> COLLECTED DATA
*** Begin section ***

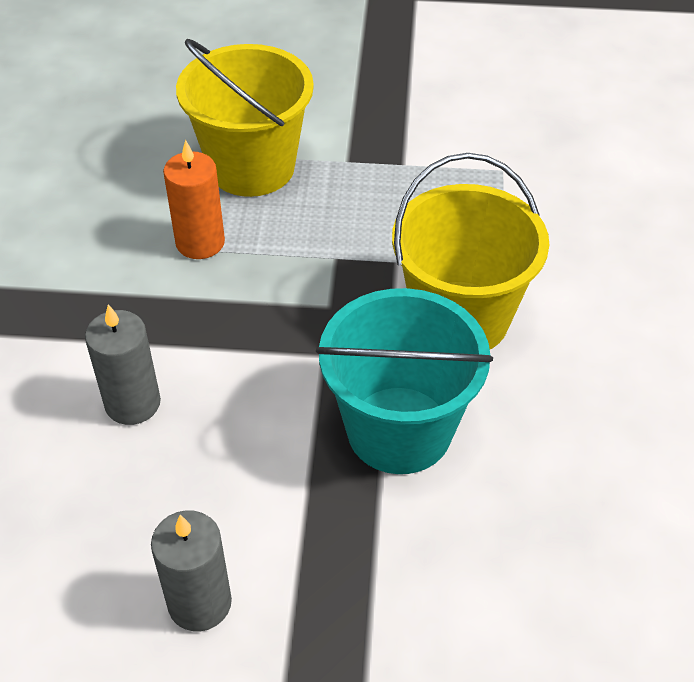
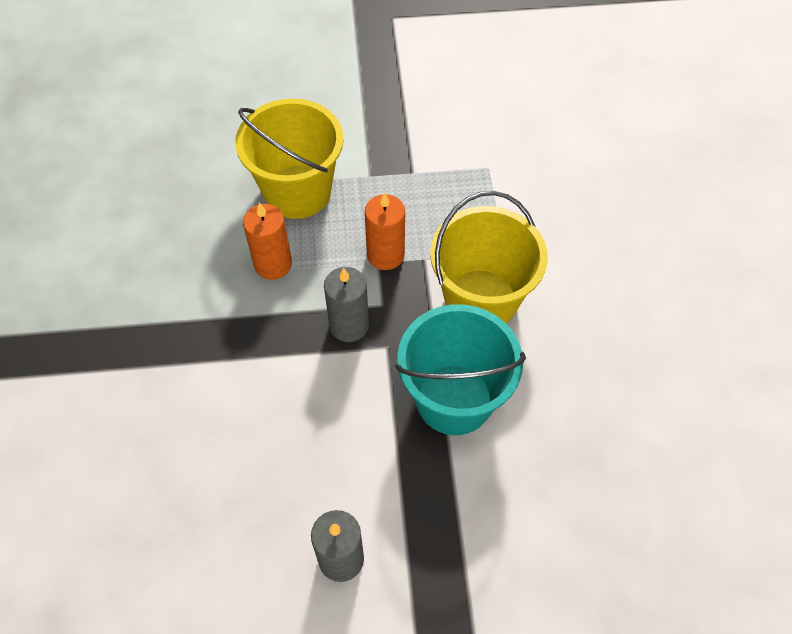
camera: 10 degrees left, 10 degrees up
grey candle [85,304,161,425] -> grey candle moved to [324,267,369,342]
none -> orange candle [365,193,405,270]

*** End section ***

> WHAT YOU WILL DO
With images omitted, output the data exactly as given.

> RESPONSE TO THE TASK
camera: 10 degrees left, 10 degrees up
grey candle [85,304,161,425] -> grey candle moved to [324,267,369,342]
none -> orange candle [365,193,405,270]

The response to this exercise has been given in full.